[Work request] Read the records below and report each line in which "none" occurs.
--- Given information ---
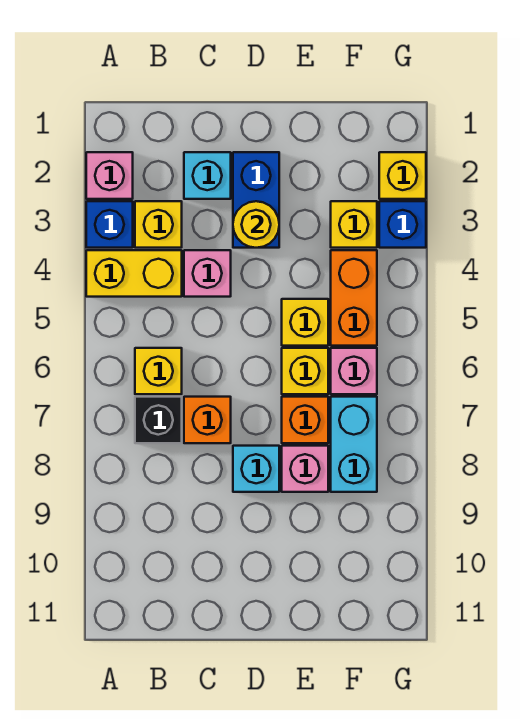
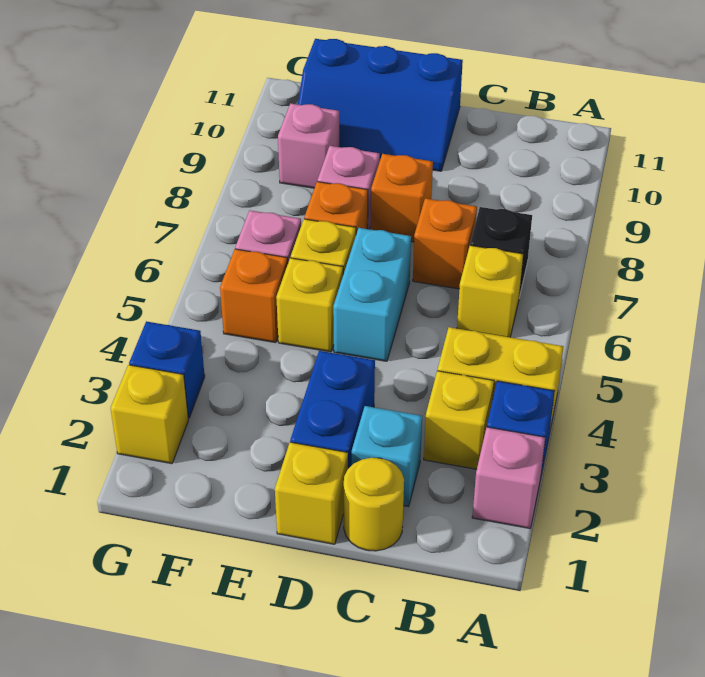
pink brick C4 level 1 -> pink brick F9 level 1
yellow round brick D3 level 2 -> yellow round brick C1 level 1
cyan brick D8 level 1 -> orange brick D8 level 1
none -> blue slope D10:F11 level 1 top 11
yellow brick F3 level 1 -> yellow brick D1 level 1
orange brick F4:F5 level 1 -> orange brick F5 level 1
cyan brick F7:F8 level 1 -> cyan brick D5:D6 level 1

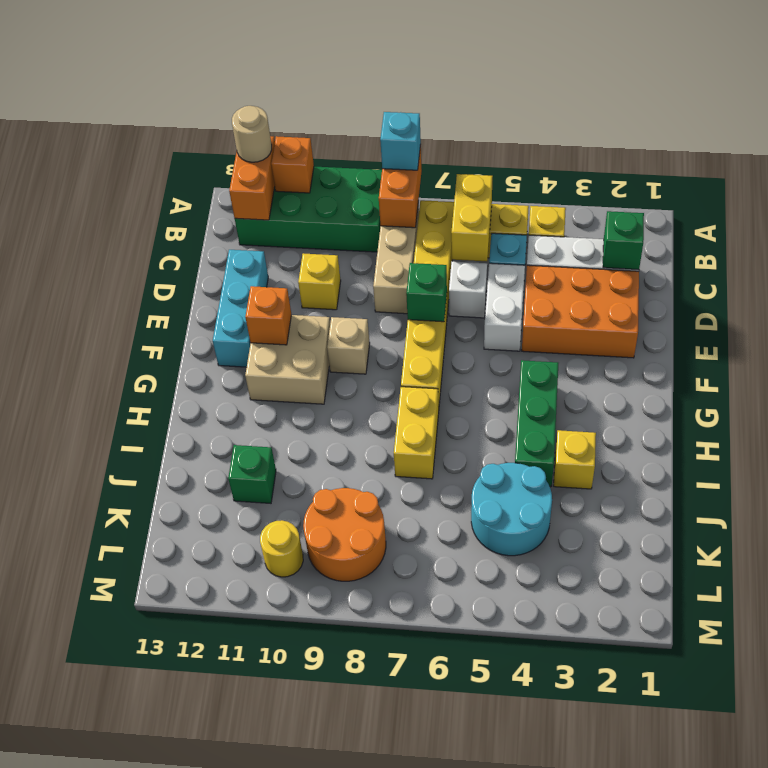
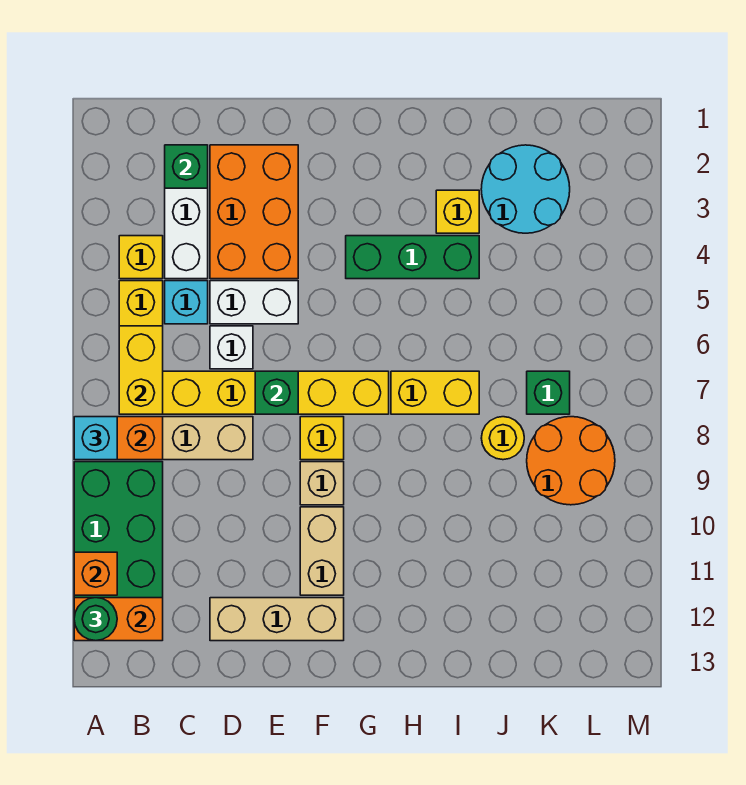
tan round brick A12 level 3 -> green round brick A12 level 3
yellow brick B6:C6 level 2 -> yellow brick B6:B7 level 2
yellow brick D10 level 1 -> yellow brick F8 level 1
cyan brick D12:F12 level 1 -> tan brick D12:F12 level 1
tan brick F10:G11 level 1 -> tan brick F10:F11 level 1
orange brick F11 level 2 -> none
cyan round brick J4:K5 level 1 -> cyan round brick J2:K3 level 1
green brick J11 level 1 -> green brick K7 level 1
yellow round brick L10 level 1 -> yellow round brick J8 level 1

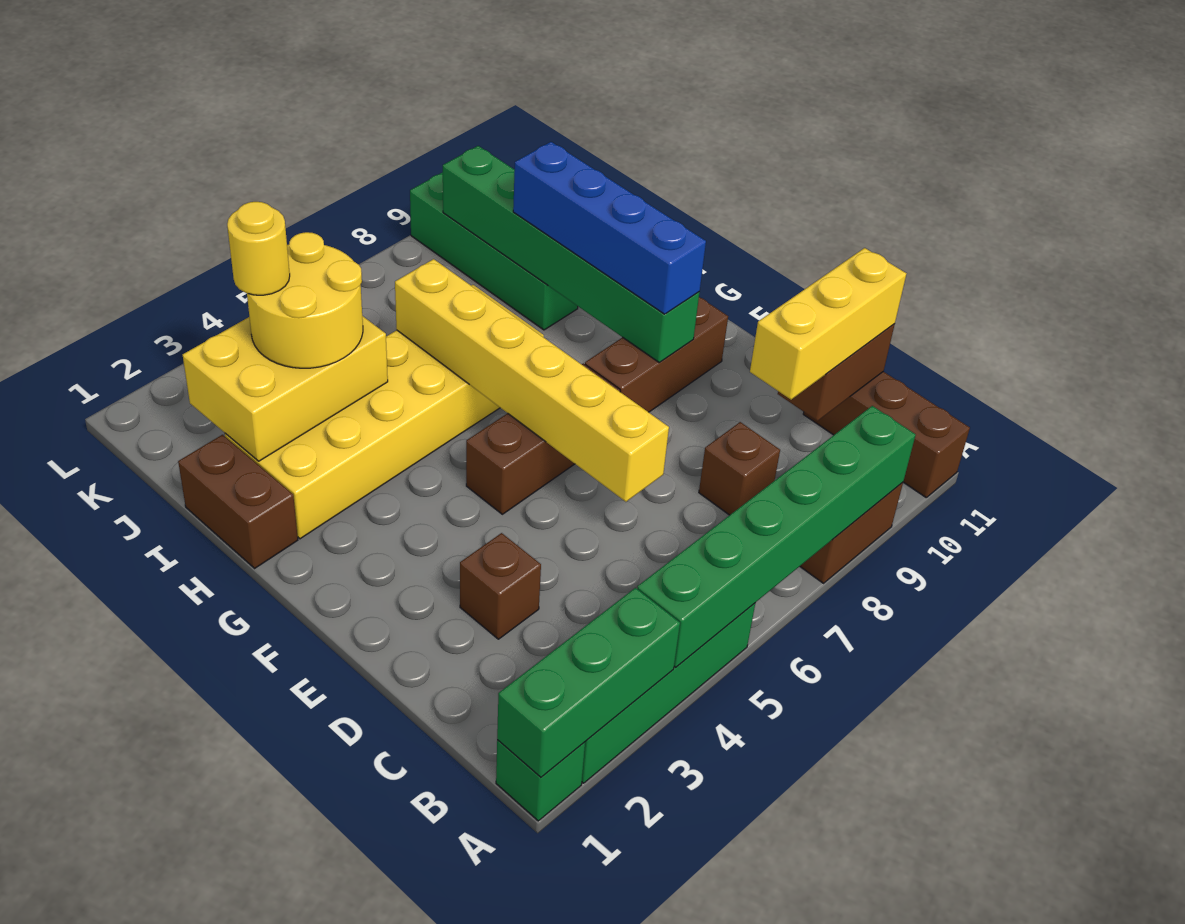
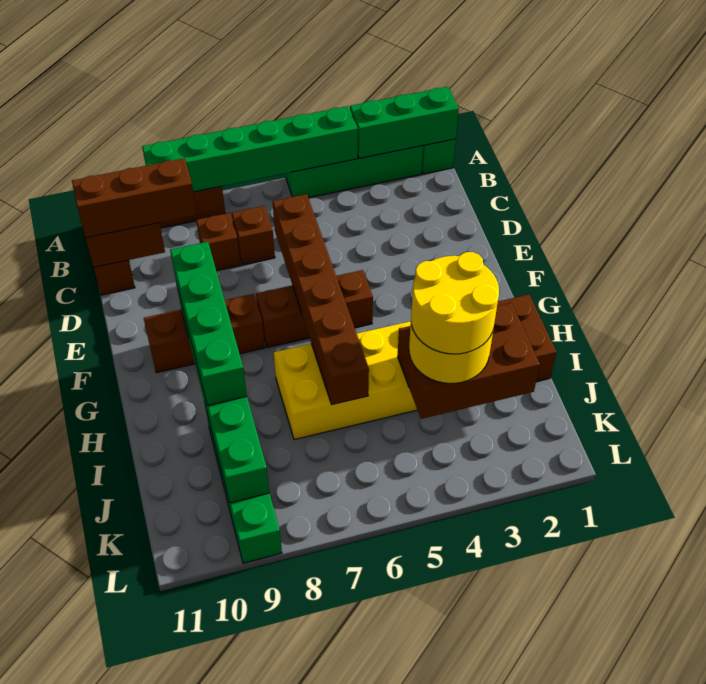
yellow brick C9:C11 level 3 -> brown brick C9:C11 level 3
brown brick D3 level 1 -> brown brick C7 level 1
yellow brick D6:I6 level 2 -> brown brick D6:I6 level 2
blue brick F9:I9 level 3 -> green brick F9:I9 level 3
yellow brick I2:J4 level 2 -> brown brick I2:J4 level 2
yellow round brick J3 level 4 -> yellow round brick I3:J4 level 4

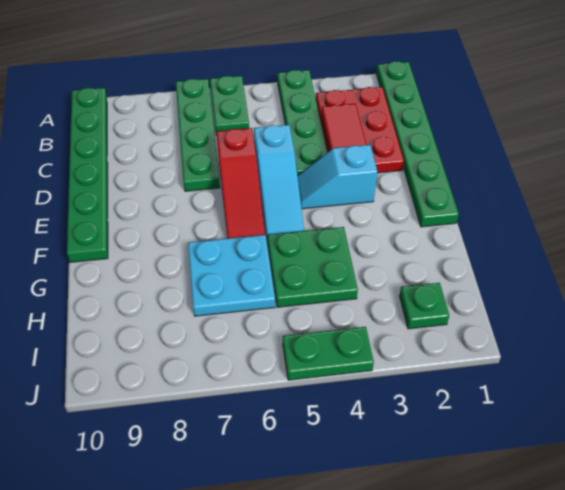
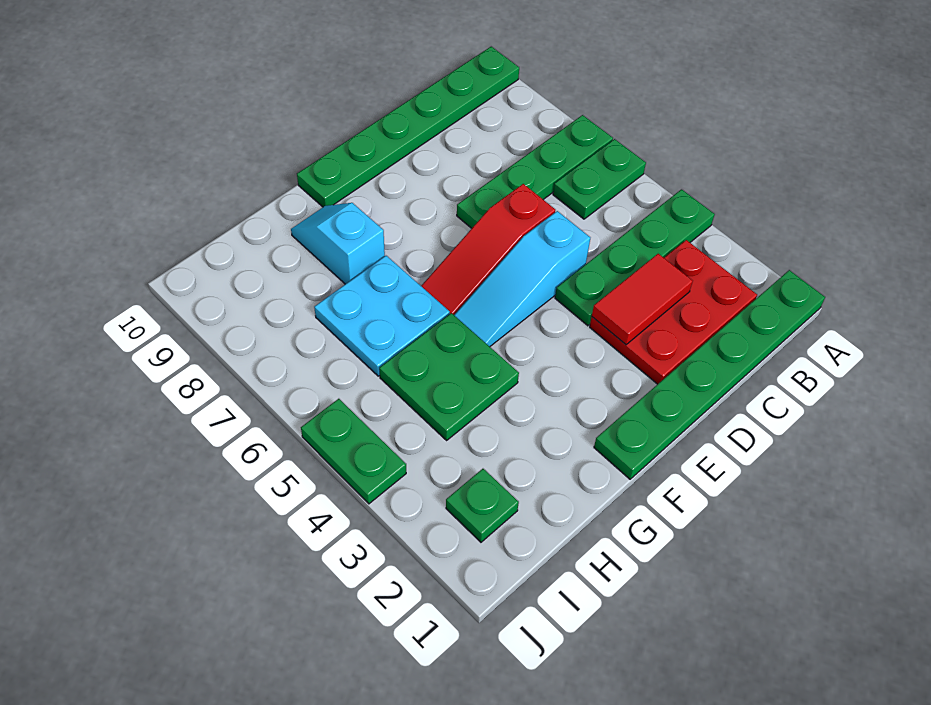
cyan slope E3:E4 level 1 top 3 -> cyan slope G8:G9 level 1 top 8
---
[Task output]
none -> blue slope D10:F11 level 1 top 11
orange brick F11 level 2 -> none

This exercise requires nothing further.